▶ Problem statement
Please repeat each line from the one holding "U25: XNOR (in" through the final line of the data, exactly as it stands, with no pictures.

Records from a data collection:
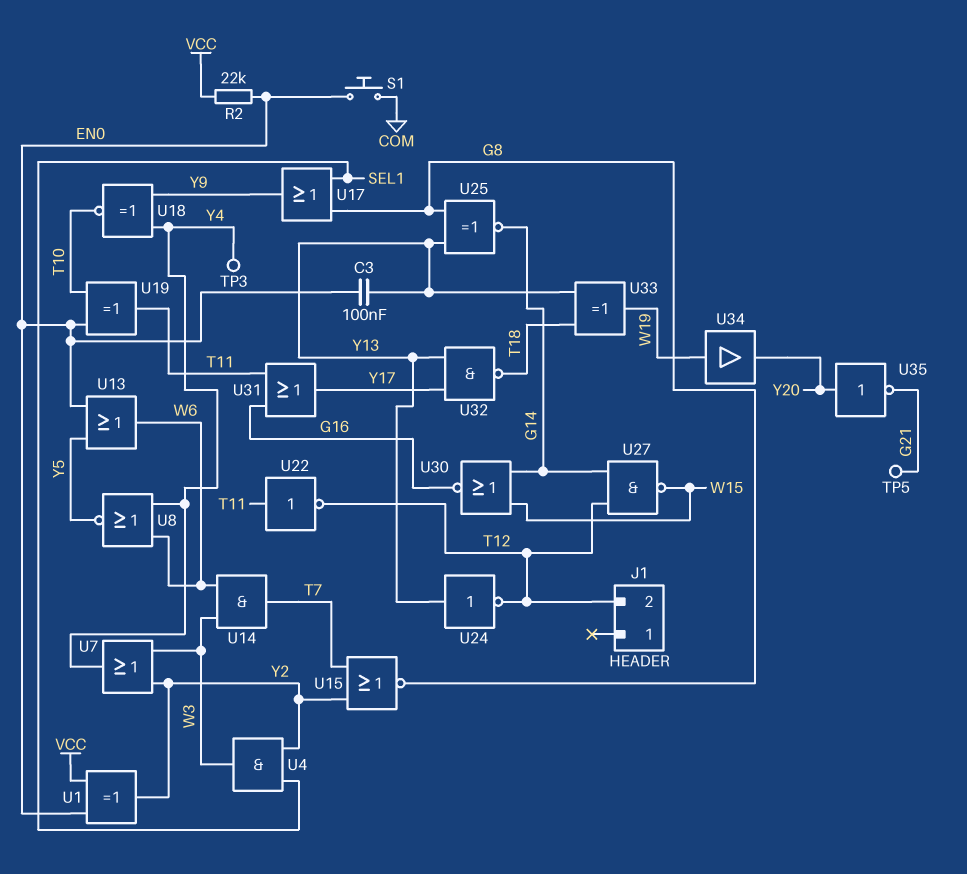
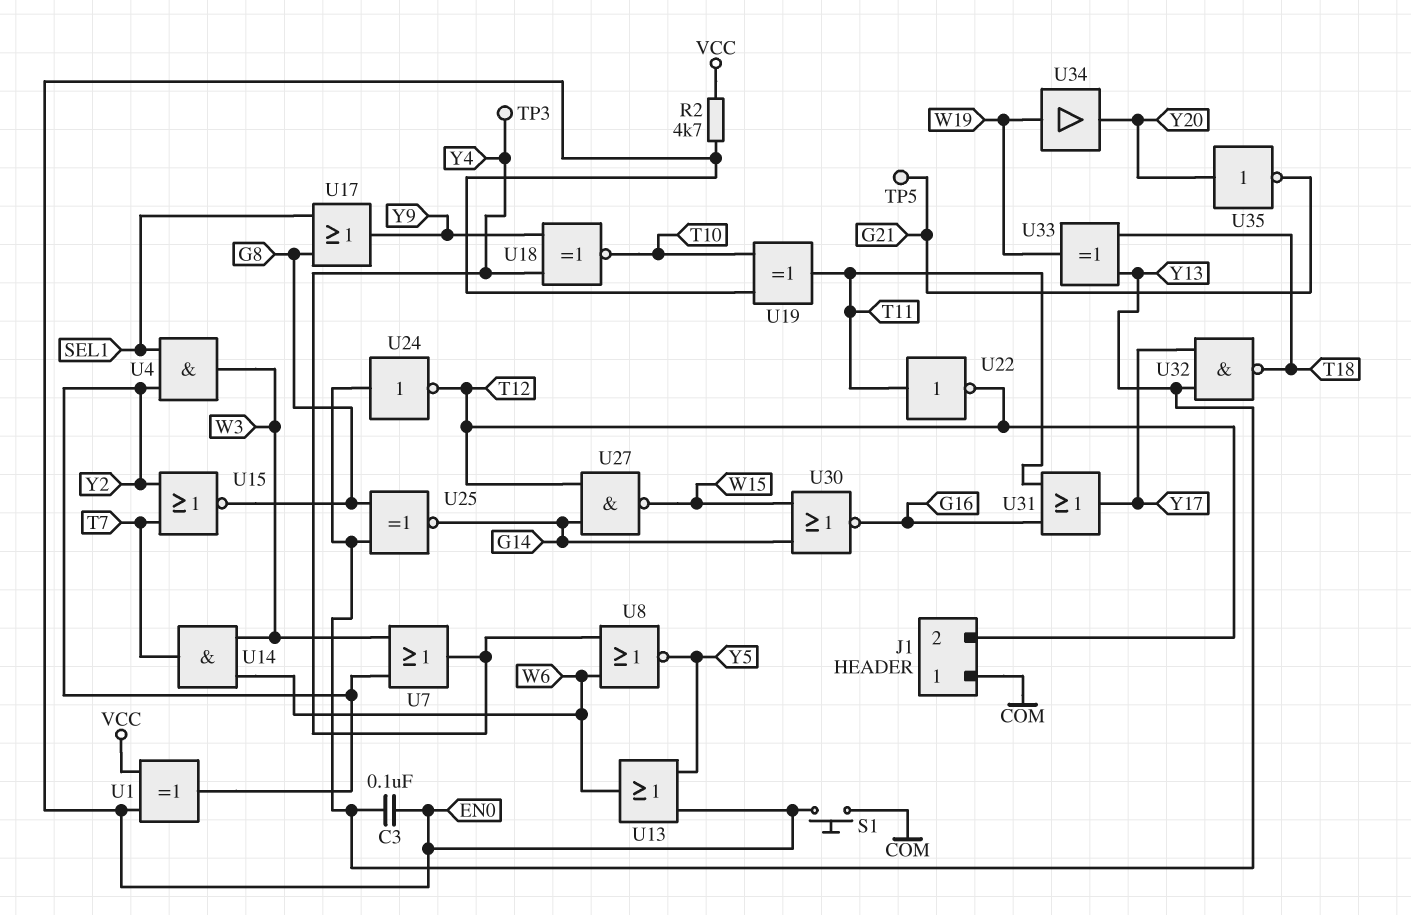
J1 pin 1: none -> COM
R2: 22k (EN0, VCC) -> 4.7k (EN0, VCC)

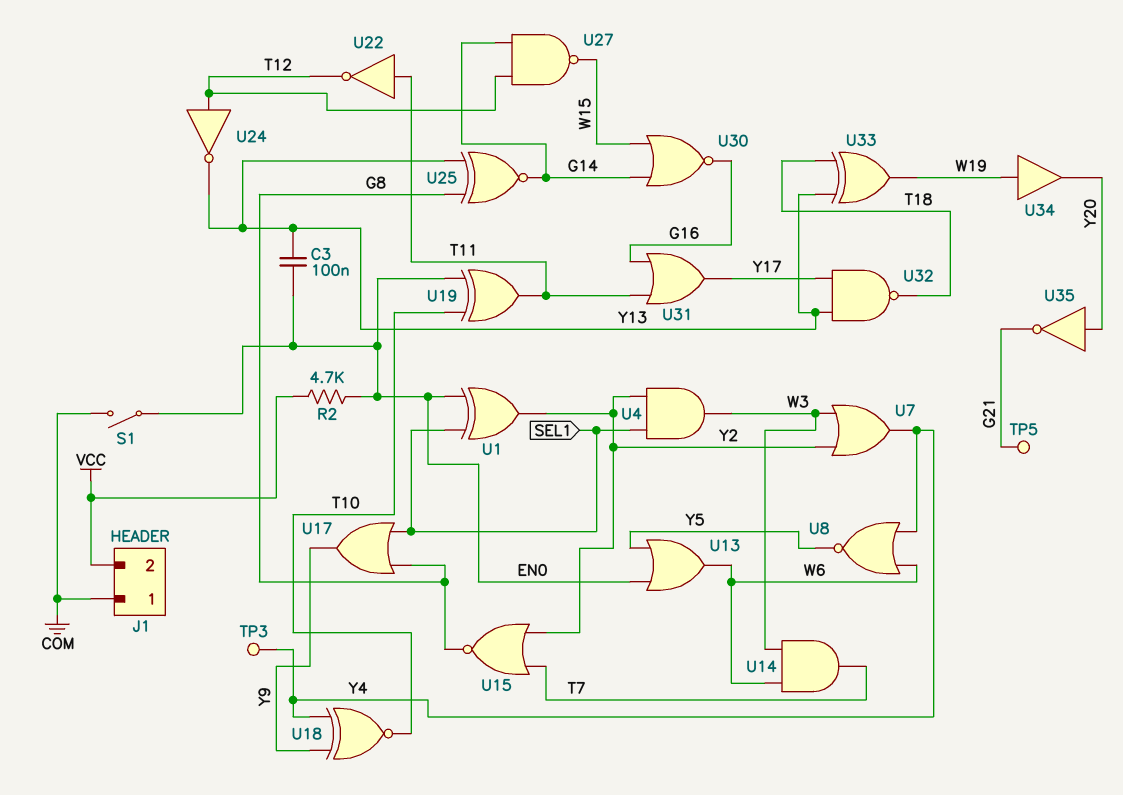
J1 pin 2: T12 -> VCC
S1: button (COM, EN0) -> switch (COM, EN0)
U1: XOR (in EN0, in VCC, out Y2) -> XOR (in EN0, in SEL1, out Y2)
U24: NOT (in Y13, out T12) -> NOT (in T12, out Y13)

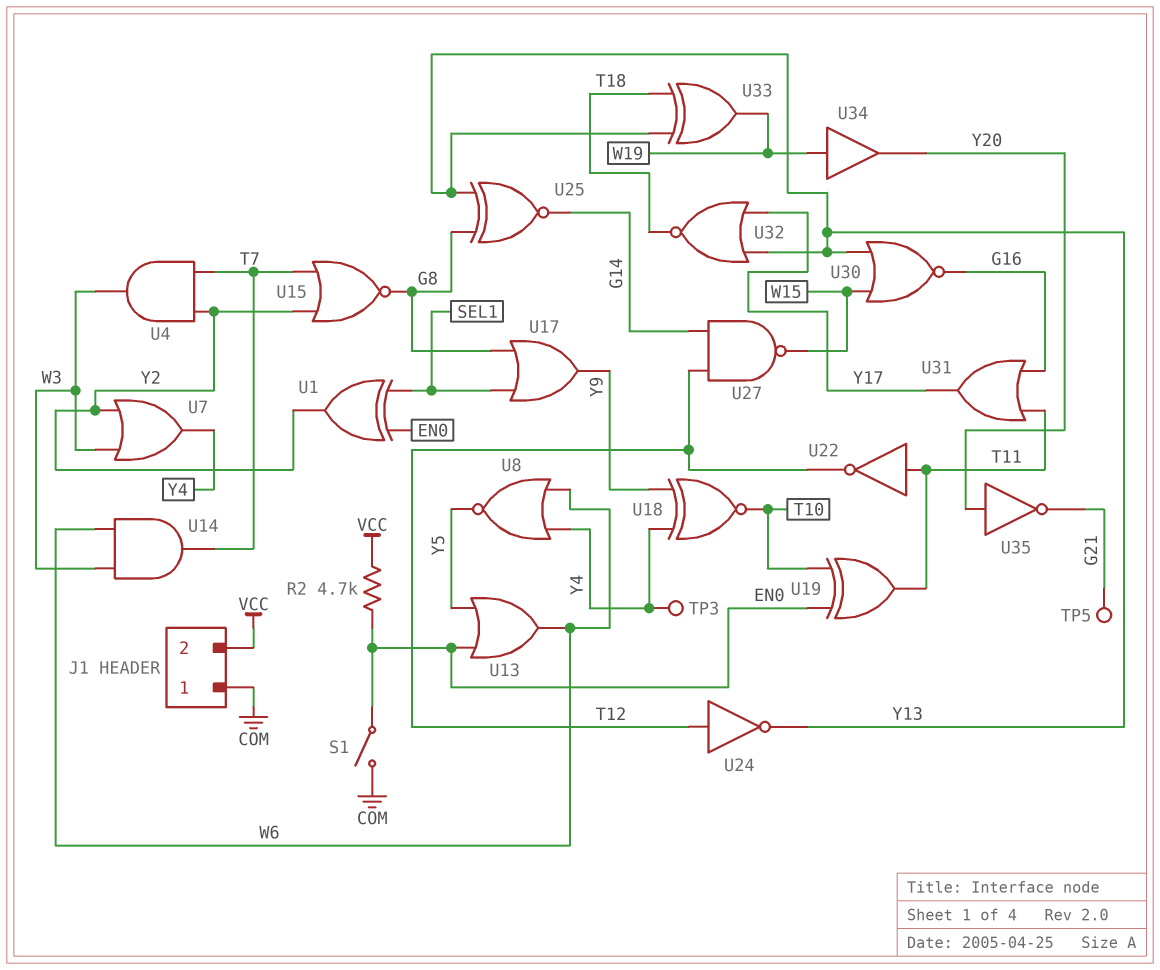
C3: 100nF (EN0, Y13) -> none
U4: AND (in SEL1, in Y2, out W3) -> AND (in T7, in Y2, out W3)
U30: NOR (in G14, in W15, out G16) -> NOR (in W15, in Y13, out G16)
U32: NAND (in Y13, in Y17, out T18) -> NOR (in Y13, in Y17, out T18)

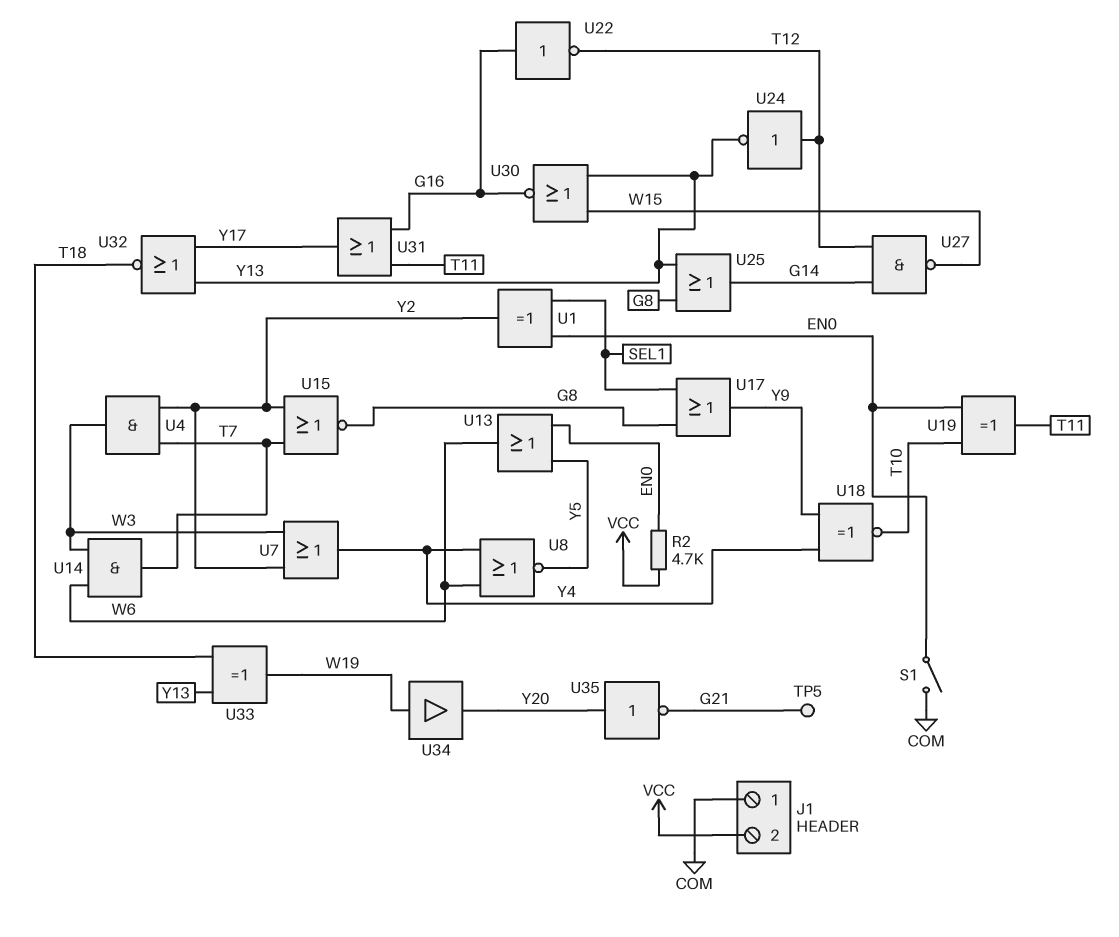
TP3: test point (Y4) -> none
U22: NOT (in T11, out T12) -> NOT (in G16, out T12)
U25: XNOR (in G8, in Y13, out G14) -> OR (in G8, in Y13, out G14)

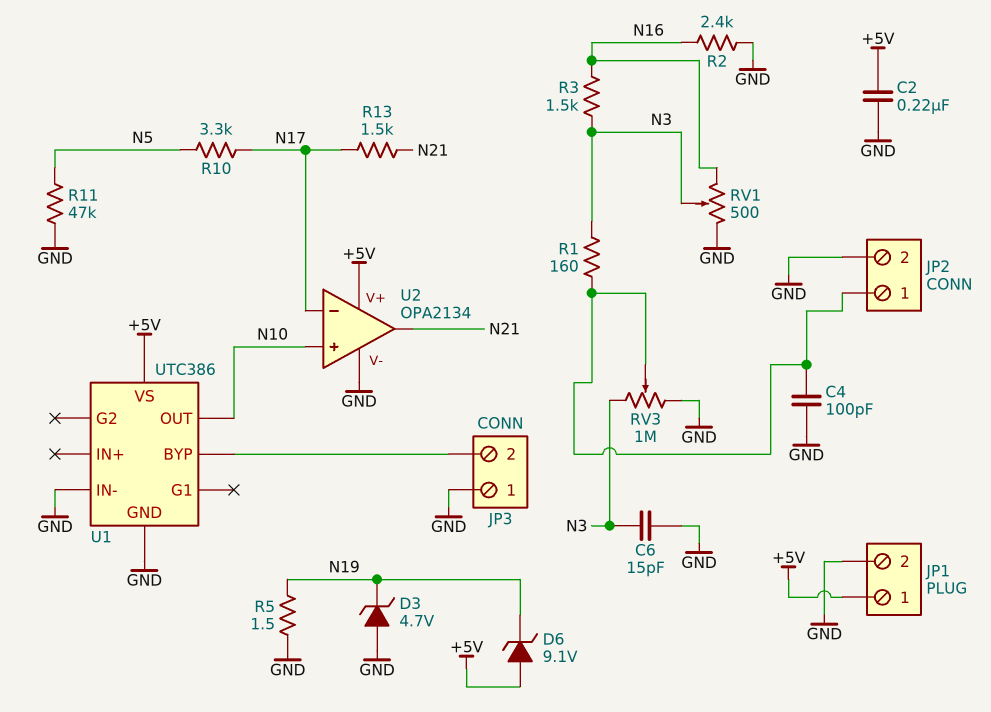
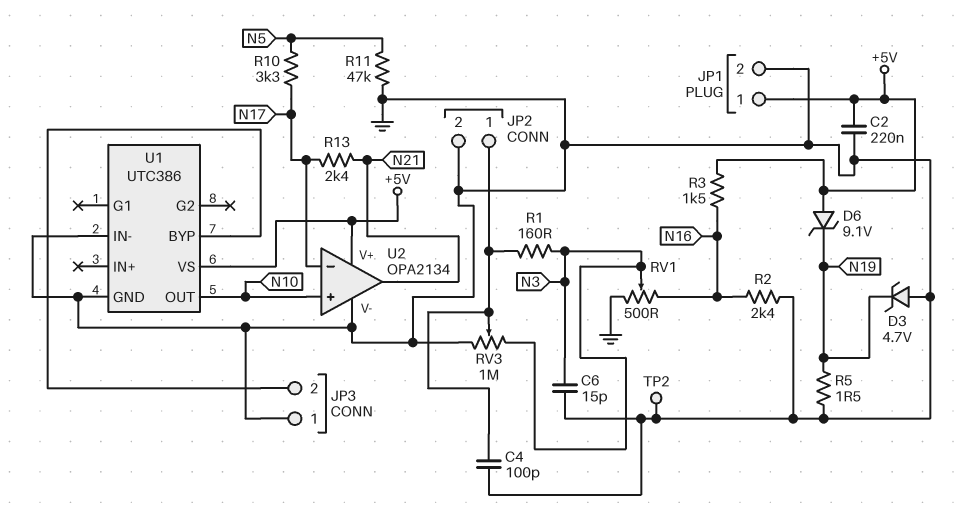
R3: 1.5k (N3, N16) -> 1.5k (+5V, N16)
R13: 1.5k (N17, N21) -> 2.4k (N17, N21)
TP2: none -> test point (GND)

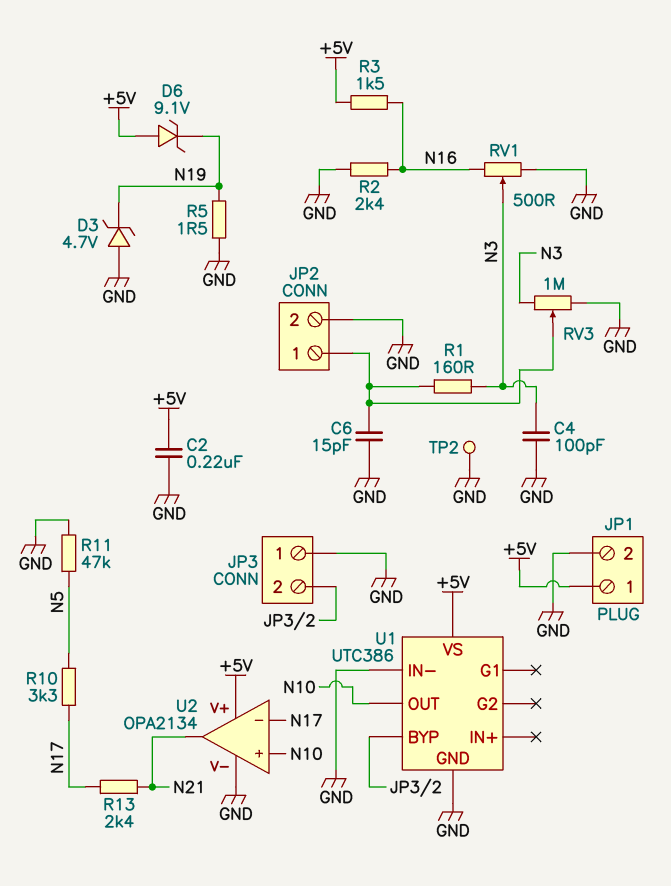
C4: 100pF (GND, JP2/1) -> 100pF (GND, N3)
C6: 15pF (GND, N3) -> 15pF (GND, JP2/1)

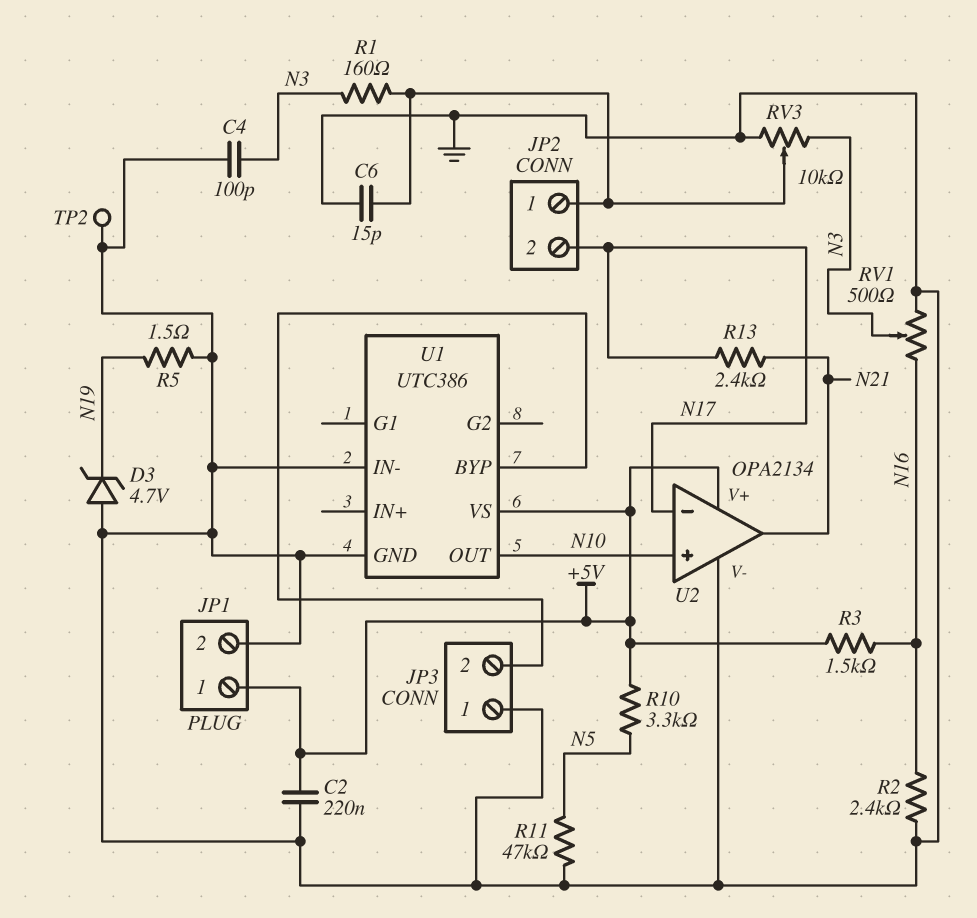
D6: zener 9.1V (A +5V, K N19) -> none
JP2 pin 2: GND -> N17
R10: 3.3k (N5, N17) -> 3.3k (+5V, N5)
RV3: 1M (GND, N3, wiper JP2/1) -> 10k (GND, N3, wiper JP2/1)

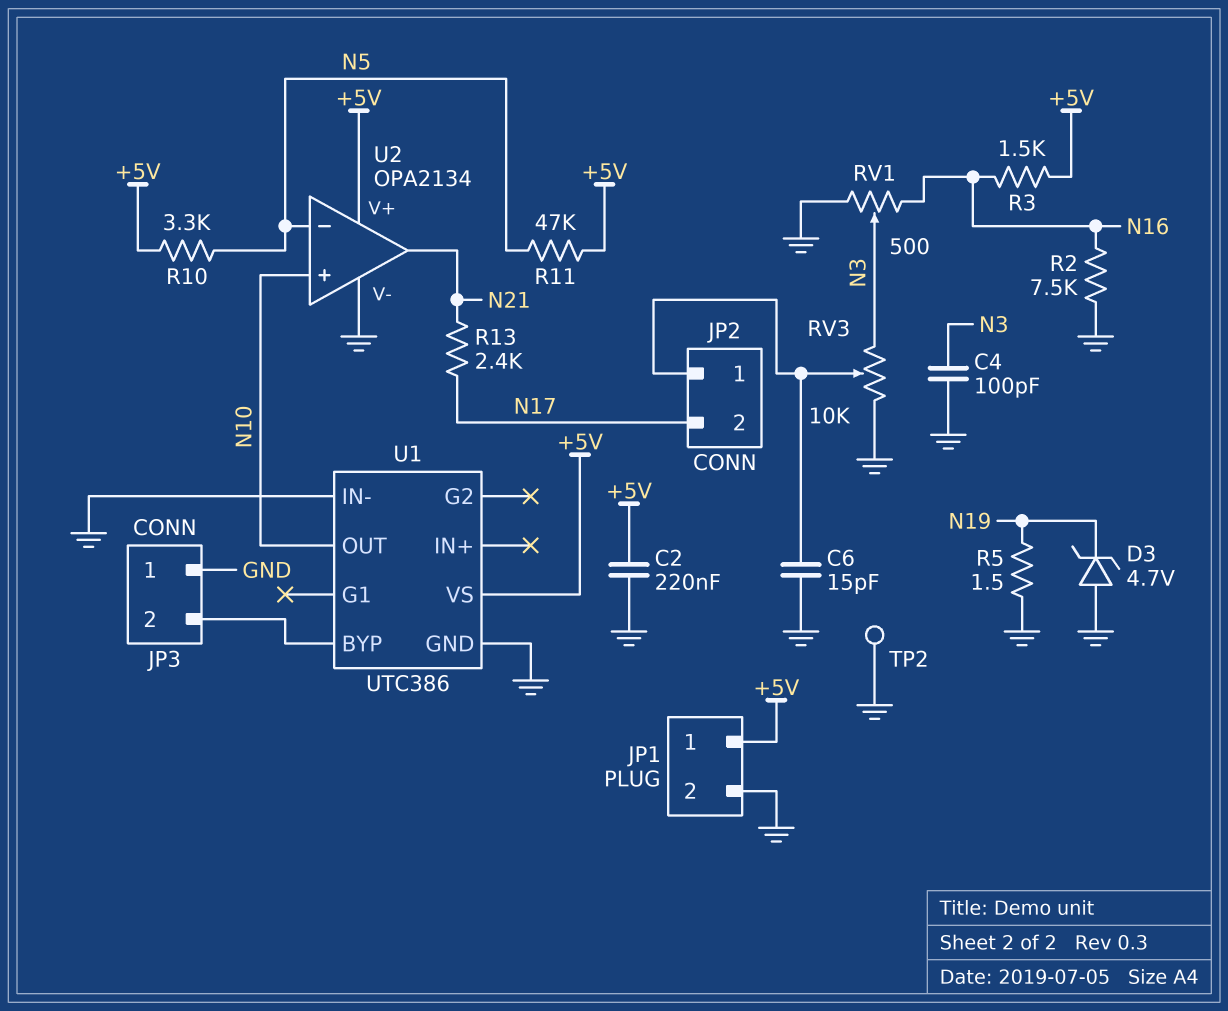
R1: 160 (JP2/1, N3) -> none
R2: 2.4k (GND, N16) -> 7.5k (GND, N16)
R11: 47k (GND, N5) -> 47k (+5V, N5)
U2 pin in-: N17 -> N5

▶ The completed task
U25: XNOR (in G8, in Y13, out G14) -> OR (in G8, in Y13, out G14)

R3: 1.5k (N3, N16) -> 1.5k (+5V, N16)
R13: 1.5k (N17, N21) -> 2.4k (N17, N21)
TP2: none -> test point (GND)

C4: 100pF (GND, JP2/1) -> 100pF (GND, N3)
C6: 15pF (GND, N3) -> 15pF (GND, JP2/1)

D6: zener 9.1V (A +5V, K N19) -> none
JP2 pin 2: GND -> N17
R10: 3.3k (N5, N17) -> 3.3k (+5V, N5)
RV3: 1M (GND, N3, wiper JP2/1) -> 10k (GND, N3, wiper JP2/1)

R1: 160 (JP2/1, N3) -> none
R2: 2.4k (GND, N16) -> 7.5k (GND, N16)
R11: 47k (GND, N5) -> 47k (+5V, N5)
U2 pin in-: N17 -> N5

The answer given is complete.